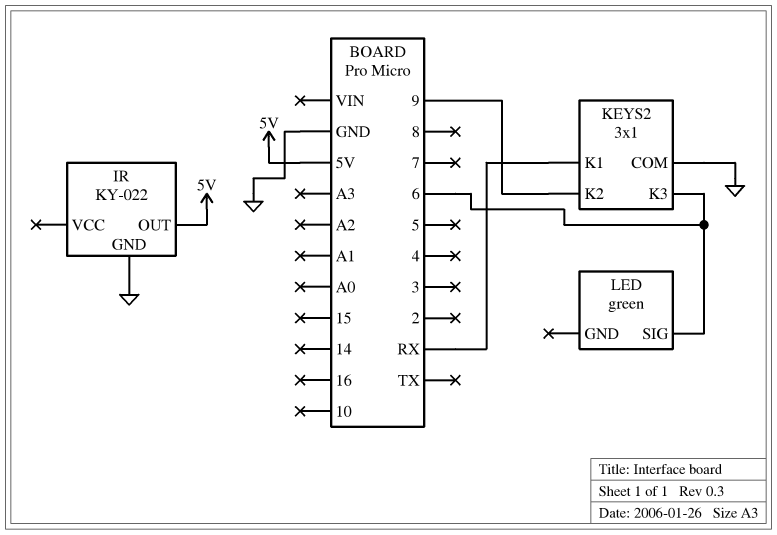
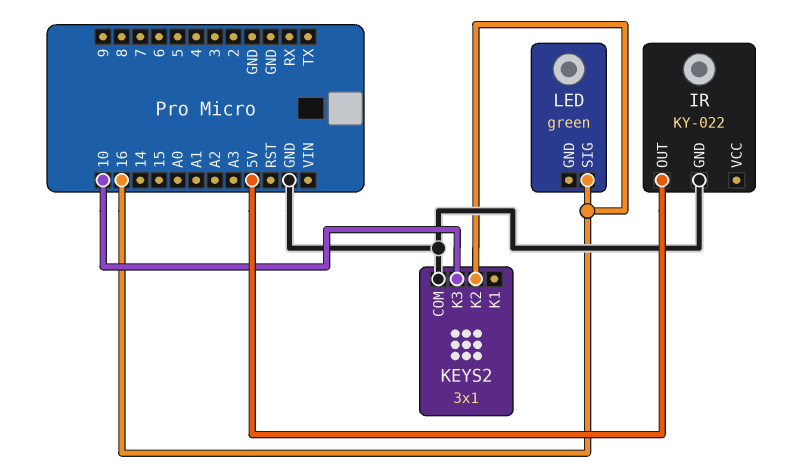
KEYS2 pin K1: RX -> none
KEYS2 pin K2: 9 -> 16
KEYS2 pin K3: 6 -> 10
LED pin SIG: 6 -> 16

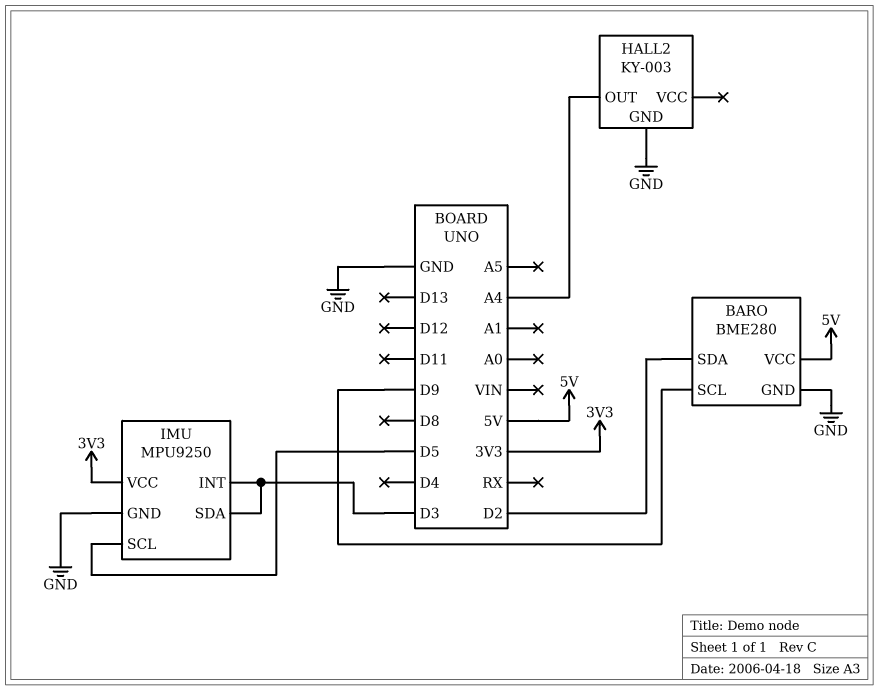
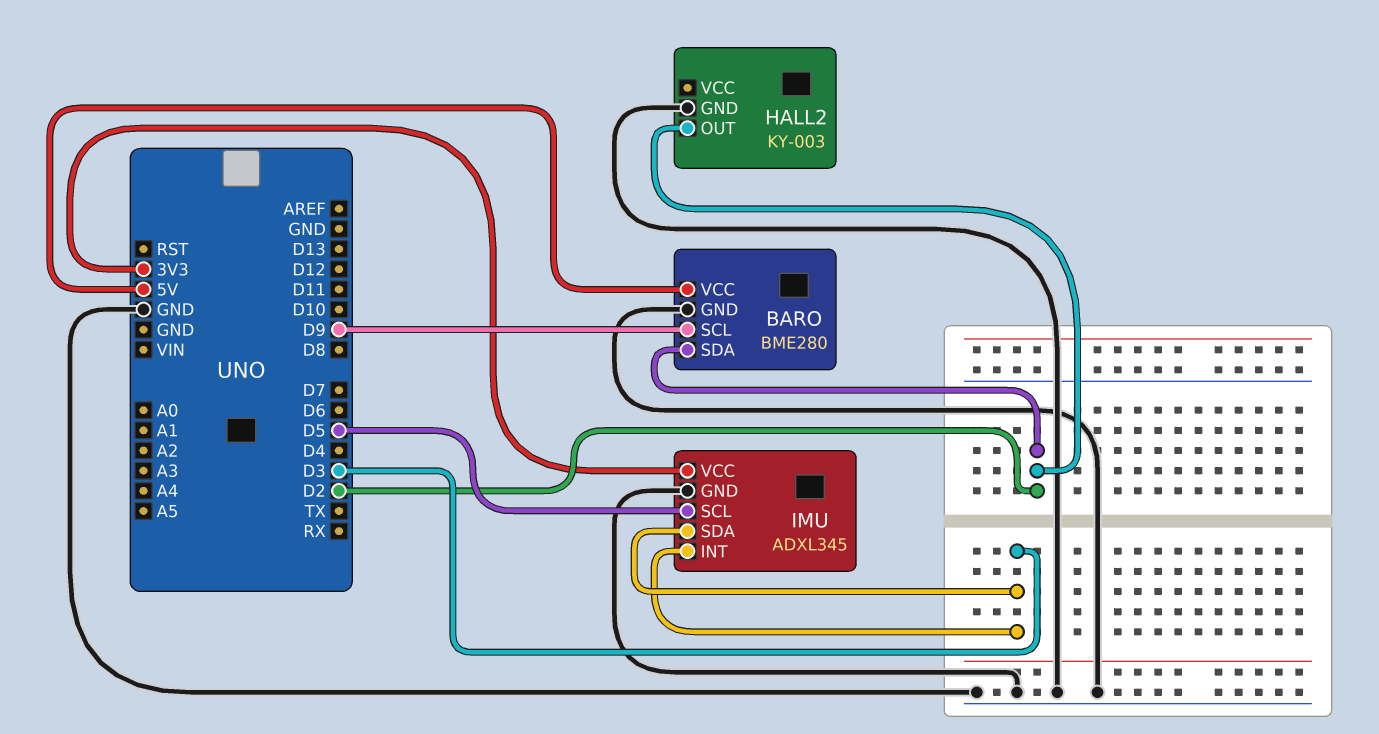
HALL2 pin OUT: A4 -> D2
IMU: MPU9250 -> ADXL345

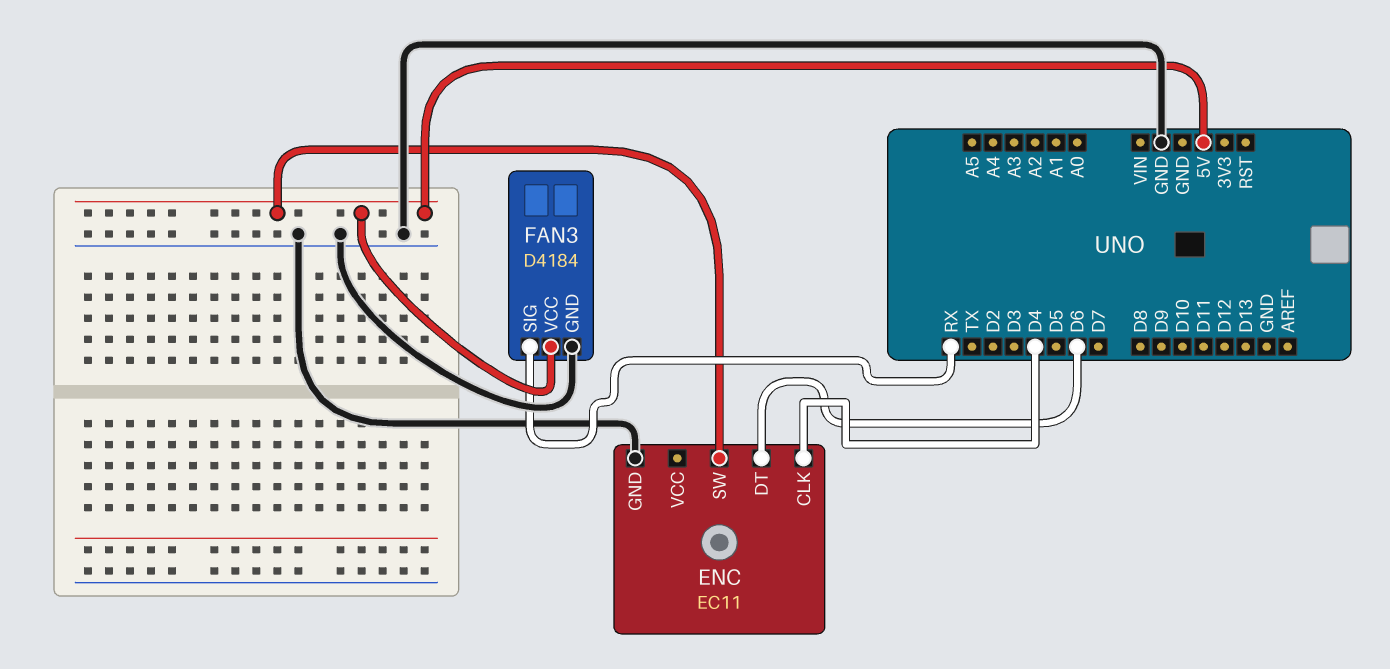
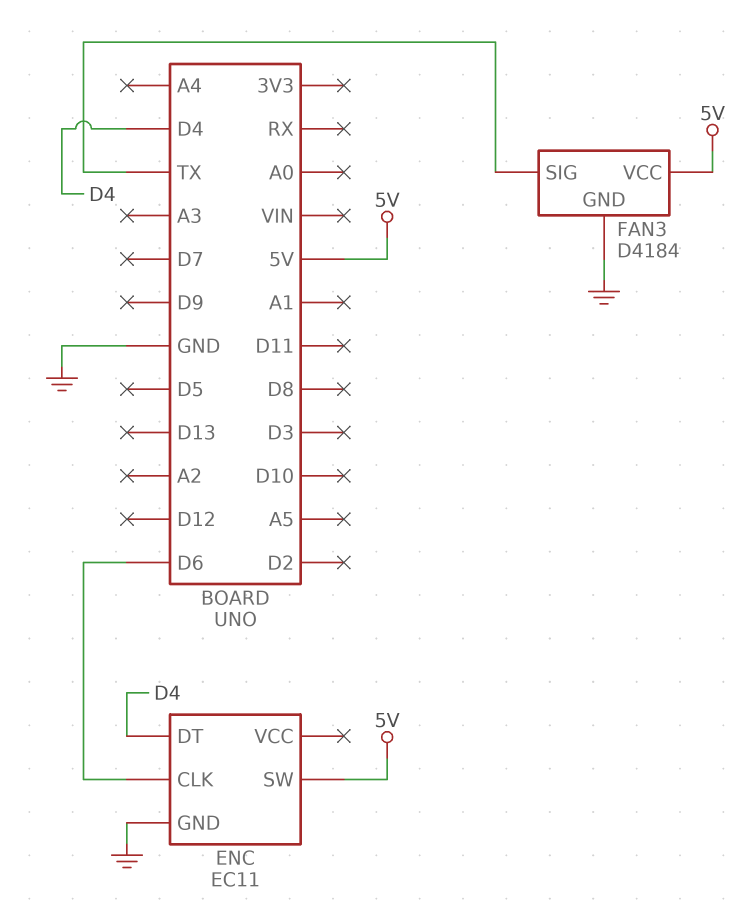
ENC pin CLK: D4 -> D6
ENC pin DT: D6 -> D4
FAN3 pin SIG: RX -> TX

• _TRY IT_:
Starting with the line that holds "KEYS2 pin K3: 6 -> 10", return each line exactly through the final line of the entries above; pictures are not part of the output.

• _EXPECTED ANSWER_:
KEYS2 pin K3: 6 -> 10
LED pin SIG: 6 -> 16

HALL2 pin OUT: A4 -> D2
IMU: MPU9250 -> ADXL345

ENC pin CLK: D4 -> D6
ENC pin DT: D6 -> D4
FAN3 pin SIG: RX -> TX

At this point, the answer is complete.